Type again, exactly, the lines below from the start through the line that includes "R5: 3.3k (AMP, FB2) -> 3.3k (FB2, VP)".

[[ Records open ]]

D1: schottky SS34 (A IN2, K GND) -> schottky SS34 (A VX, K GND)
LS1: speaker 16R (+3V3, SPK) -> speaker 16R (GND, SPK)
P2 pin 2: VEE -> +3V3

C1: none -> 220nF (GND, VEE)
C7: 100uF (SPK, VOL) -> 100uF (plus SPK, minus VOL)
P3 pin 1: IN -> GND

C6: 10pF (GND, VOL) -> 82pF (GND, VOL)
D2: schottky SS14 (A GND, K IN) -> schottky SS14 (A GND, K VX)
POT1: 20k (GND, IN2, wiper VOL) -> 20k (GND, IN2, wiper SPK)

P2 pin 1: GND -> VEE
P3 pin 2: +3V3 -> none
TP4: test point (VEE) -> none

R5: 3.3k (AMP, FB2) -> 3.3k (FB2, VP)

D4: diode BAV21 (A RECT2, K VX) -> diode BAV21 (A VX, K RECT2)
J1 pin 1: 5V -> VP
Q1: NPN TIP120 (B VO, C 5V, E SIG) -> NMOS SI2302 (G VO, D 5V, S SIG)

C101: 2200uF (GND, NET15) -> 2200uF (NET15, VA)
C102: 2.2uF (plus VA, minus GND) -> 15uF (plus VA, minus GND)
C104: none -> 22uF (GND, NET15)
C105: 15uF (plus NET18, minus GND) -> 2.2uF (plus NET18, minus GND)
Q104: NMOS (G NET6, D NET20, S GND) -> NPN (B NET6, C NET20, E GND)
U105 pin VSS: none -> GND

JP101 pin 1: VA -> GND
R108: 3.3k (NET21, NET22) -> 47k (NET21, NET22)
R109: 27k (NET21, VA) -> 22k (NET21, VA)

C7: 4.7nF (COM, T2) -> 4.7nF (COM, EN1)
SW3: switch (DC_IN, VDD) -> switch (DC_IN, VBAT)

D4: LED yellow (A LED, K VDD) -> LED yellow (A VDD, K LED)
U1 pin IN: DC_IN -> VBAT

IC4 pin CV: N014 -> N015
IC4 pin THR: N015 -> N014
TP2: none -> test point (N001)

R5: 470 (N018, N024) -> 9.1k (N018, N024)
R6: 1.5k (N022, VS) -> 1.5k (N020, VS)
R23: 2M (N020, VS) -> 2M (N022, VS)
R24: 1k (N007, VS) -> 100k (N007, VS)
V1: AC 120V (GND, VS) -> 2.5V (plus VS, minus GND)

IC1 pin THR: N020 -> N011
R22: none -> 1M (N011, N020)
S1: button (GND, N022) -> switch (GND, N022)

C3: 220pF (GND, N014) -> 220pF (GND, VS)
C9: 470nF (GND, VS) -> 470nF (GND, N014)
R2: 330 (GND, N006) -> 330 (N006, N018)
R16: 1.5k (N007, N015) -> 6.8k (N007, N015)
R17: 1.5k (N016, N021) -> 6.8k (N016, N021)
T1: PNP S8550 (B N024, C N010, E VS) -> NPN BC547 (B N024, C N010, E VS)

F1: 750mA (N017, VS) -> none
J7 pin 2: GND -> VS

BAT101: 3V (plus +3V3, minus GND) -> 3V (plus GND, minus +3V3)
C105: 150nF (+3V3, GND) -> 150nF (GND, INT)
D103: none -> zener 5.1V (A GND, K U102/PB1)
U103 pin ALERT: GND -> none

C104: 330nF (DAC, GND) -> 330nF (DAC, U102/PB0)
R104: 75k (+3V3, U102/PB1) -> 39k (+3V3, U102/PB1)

[[ Records closed ]]

__Completed exercise__:
D1: schottky SS34 (A IN2, K GND) -> schottky SS34 (A VX, K GND)
LS1: speaker 16R (+3V3, SPK) -> speaker 16R (GND, SPK)
P2 pin 2: VEE -> +3V3

C1: none -> 220nF (GND, VEE)
C7: 100uF (SPK, VOL) -> 100uF (plus SPK, minus VOL)
P3 pin 1: IN -> GND

C6: 10pF (GND, VOL) -> 82pF (GND, VOL)
D2: schottky SS14 (A GND, K IN) -> schottky SS14 (A GND, K VX)
POT1: 20k (GND, IN2, wiper VOL) -> 20k (GND, IN2, wiper SPK)

P2 pin 1: GND -> VEE
P3 pin 2: +3V3 -> none
TP4: test point (VEE) -> none

R5: 3.3k (AMP, FB2) -> 3.3k (FB2, VP)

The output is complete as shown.